- Your objective -
Output each entry verbatim. Leave the images out.

++++++++++++++++++++

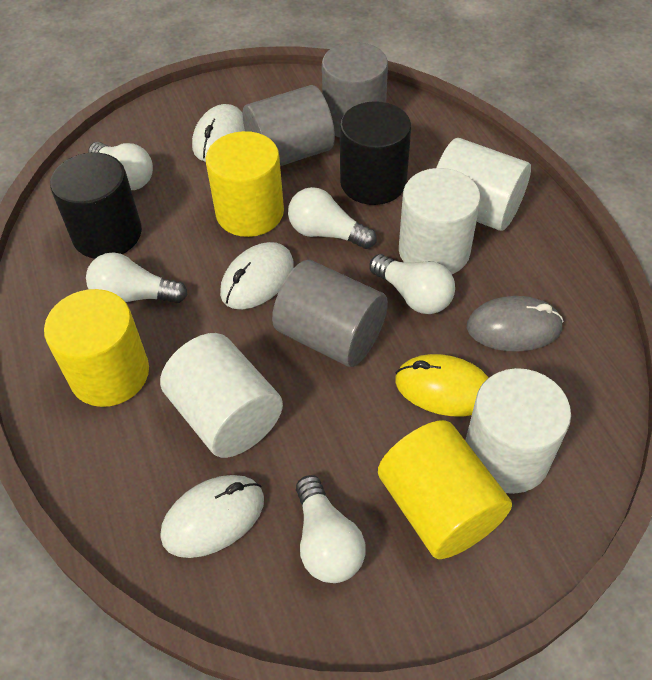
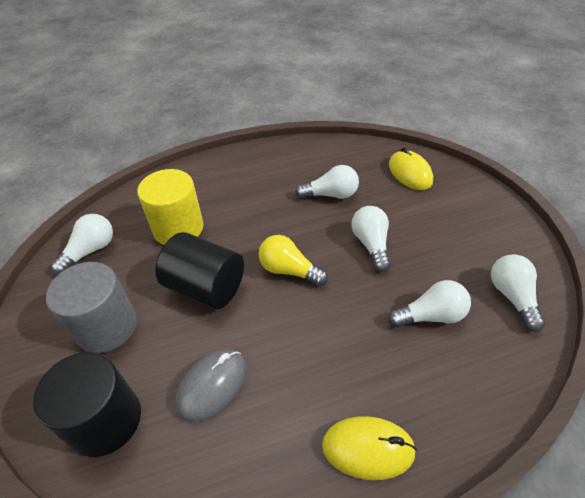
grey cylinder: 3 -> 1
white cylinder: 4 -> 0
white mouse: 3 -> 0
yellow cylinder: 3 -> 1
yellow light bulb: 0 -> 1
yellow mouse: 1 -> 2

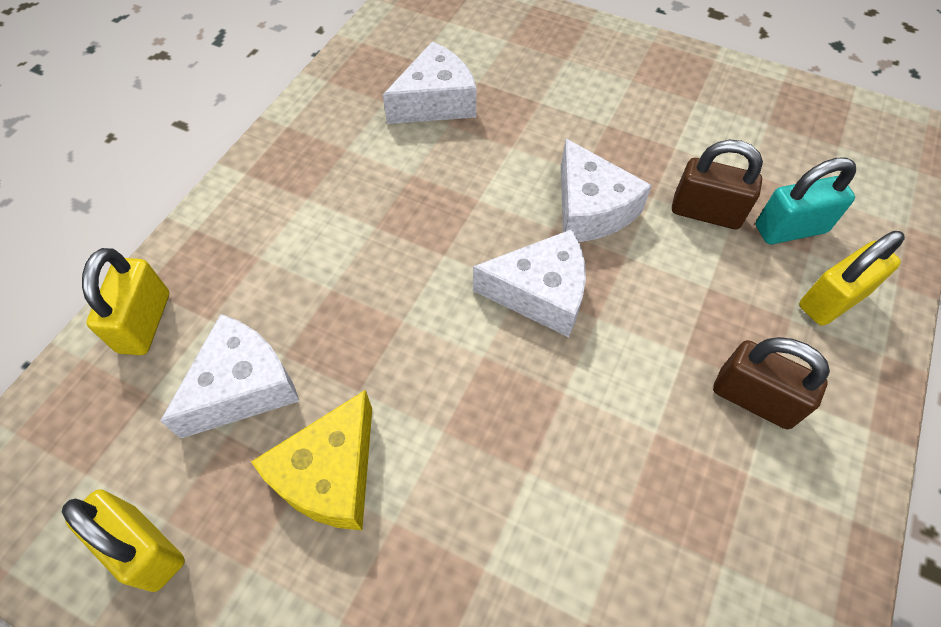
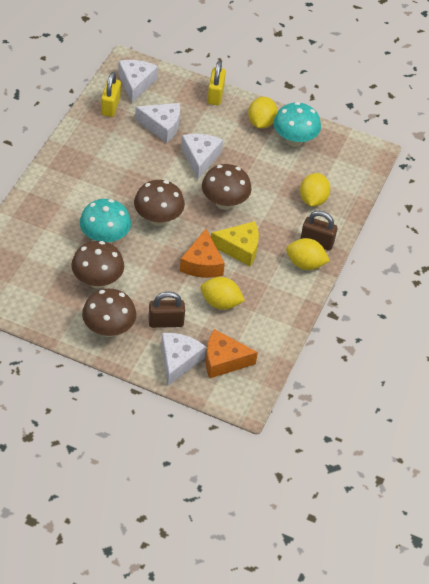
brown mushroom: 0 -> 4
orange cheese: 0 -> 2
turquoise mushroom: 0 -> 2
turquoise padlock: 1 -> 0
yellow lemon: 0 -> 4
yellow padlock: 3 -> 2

++++++++++++++++++++

- Solution -
grey cylinder: 3 -> 1
white cylinder: 4 -> 0
white mouse: 3 -> 0
yellow cylinder: 3 -> 1
yellow light bulb: 0 -> 1
yellow mouse: 1 -> 2

brown mushroom: 0 -> 4
orange cheese: 0 -> 2
turquoise mushroom: 0 -> 2
turquoise padlock: 1 -> 0
yellow lemon: 0 -> 4
yellow padlock: 3 -> 2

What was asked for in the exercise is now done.